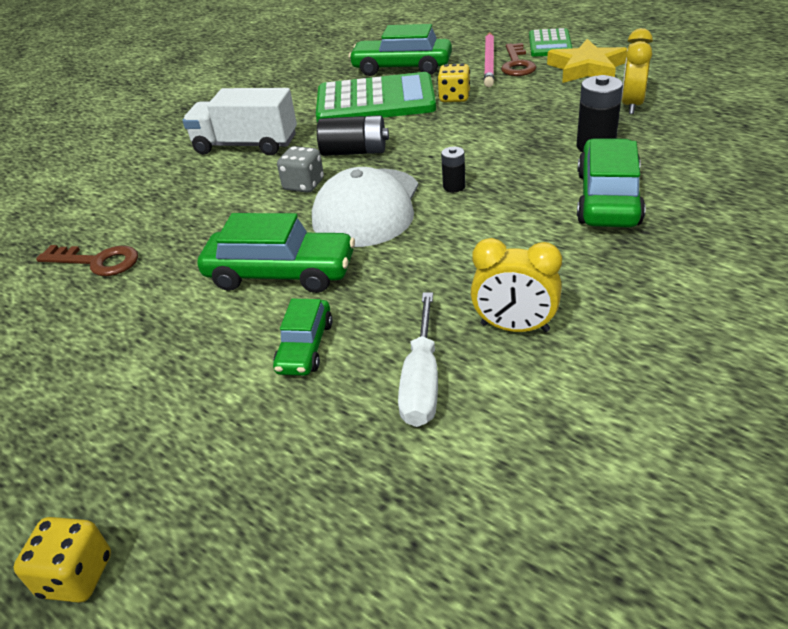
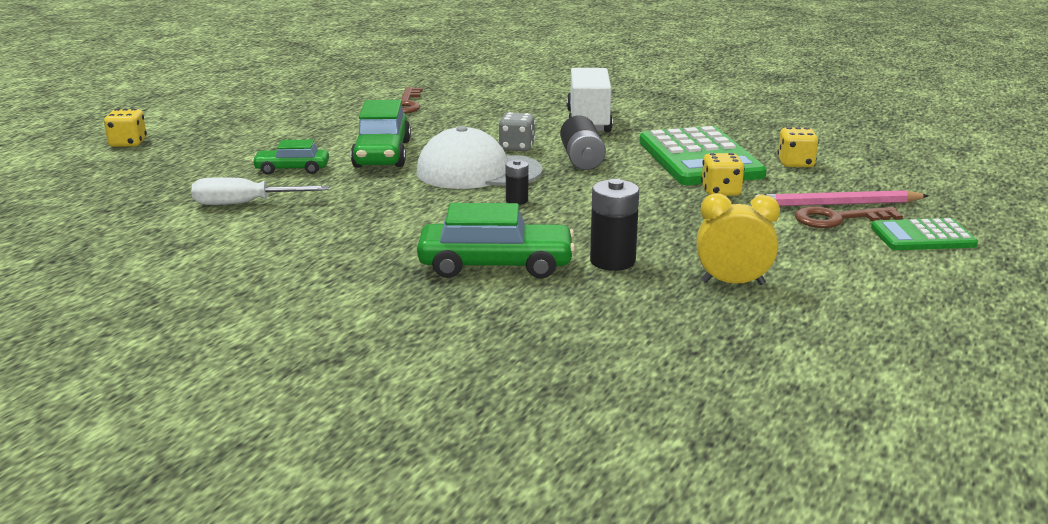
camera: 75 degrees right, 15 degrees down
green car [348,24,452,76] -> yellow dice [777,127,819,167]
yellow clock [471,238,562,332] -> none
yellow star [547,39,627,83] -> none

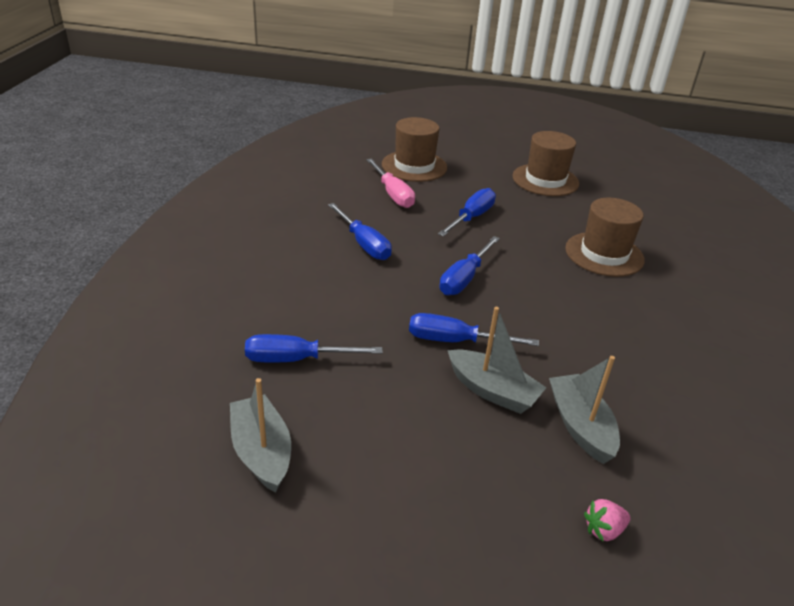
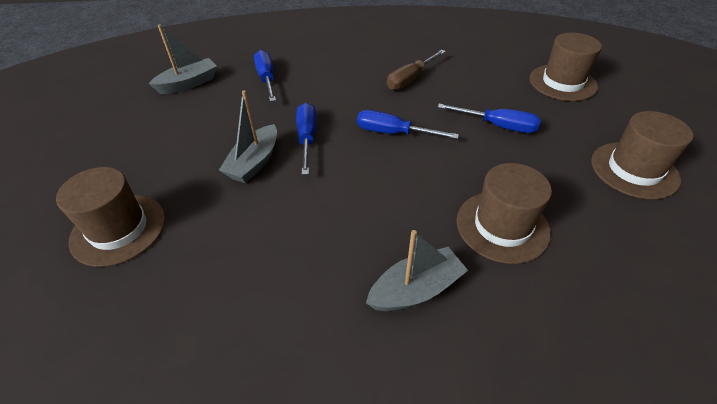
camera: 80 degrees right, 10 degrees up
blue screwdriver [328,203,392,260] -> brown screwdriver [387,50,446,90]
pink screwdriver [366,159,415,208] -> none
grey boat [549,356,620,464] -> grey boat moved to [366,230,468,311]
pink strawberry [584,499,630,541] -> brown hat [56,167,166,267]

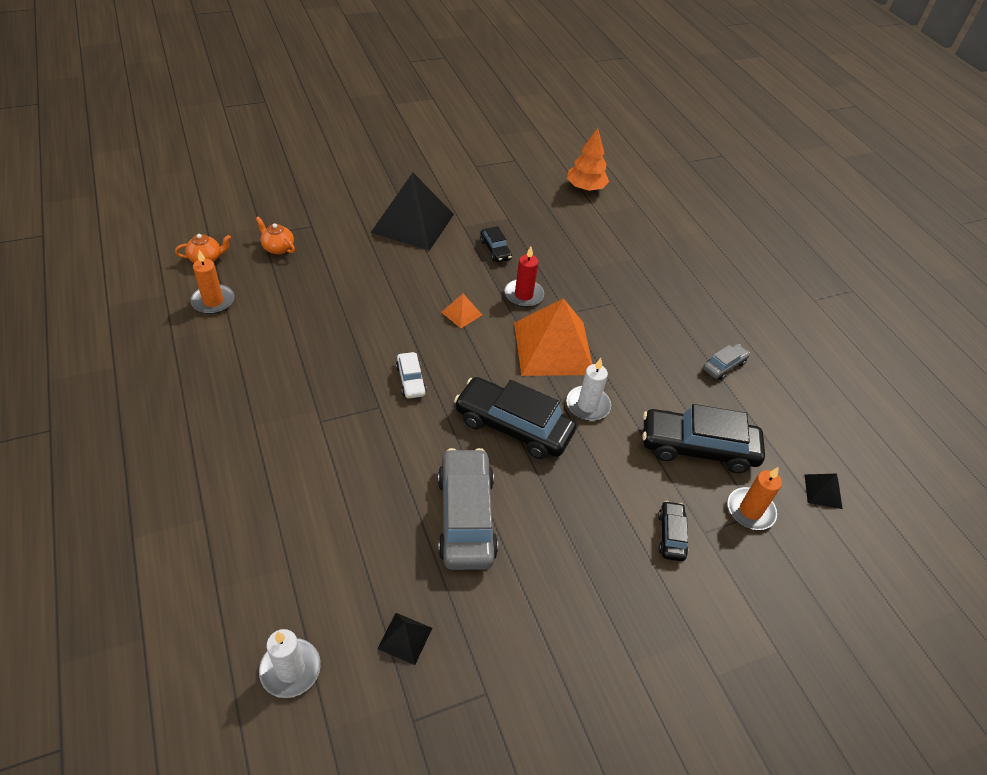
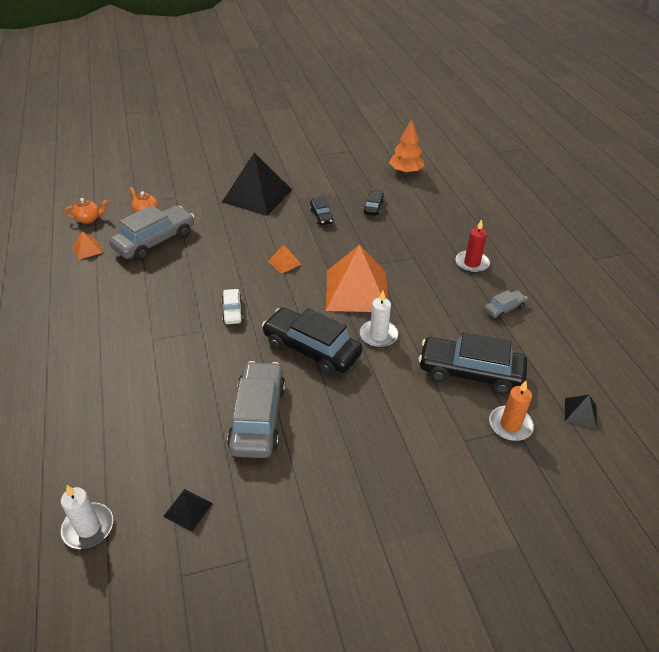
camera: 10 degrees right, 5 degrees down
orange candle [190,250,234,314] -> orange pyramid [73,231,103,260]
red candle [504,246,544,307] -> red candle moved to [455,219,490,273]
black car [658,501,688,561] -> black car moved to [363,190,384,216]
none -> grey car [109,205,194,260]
◇ ◇ ◇
## [EXERCISE PROMPT]
Word for word, reproduce all of the data, but keep out the pictures.

## [ANSWER TO THIS PROBLEM]
camera: 75 degrees right, 15 degrees down
green car [348,24,452,76] -> yellow dice [777,127,819,167]
yellow clock [471,238,562,332] -> none
yellow star [547,39,627,83] -> none

camera: 80 degrees right, 10 degrees up
blue screwdriver [328,203,392,260] -> brown screwdriver [387,50,446,90]
pink screwdriver [366,159,415,208] -> none
grey boat [549,356,620,464] -> grey boat moved to [366,230,468,311]
pink strawberry [584,499,630,541] -> brown hat [56,167,166,267]

camera: 10 degrees right, 5 degrees down
orange candle [190,250,234,314] -> orange pyramid [73,231,103,260]
red candle [504,246,544,307] -> red candle moved to [455,219,490,273]
black car [658,501,688,561] -> black car moved to [363,190,384,216]
none -> grey car [109,205,194,260]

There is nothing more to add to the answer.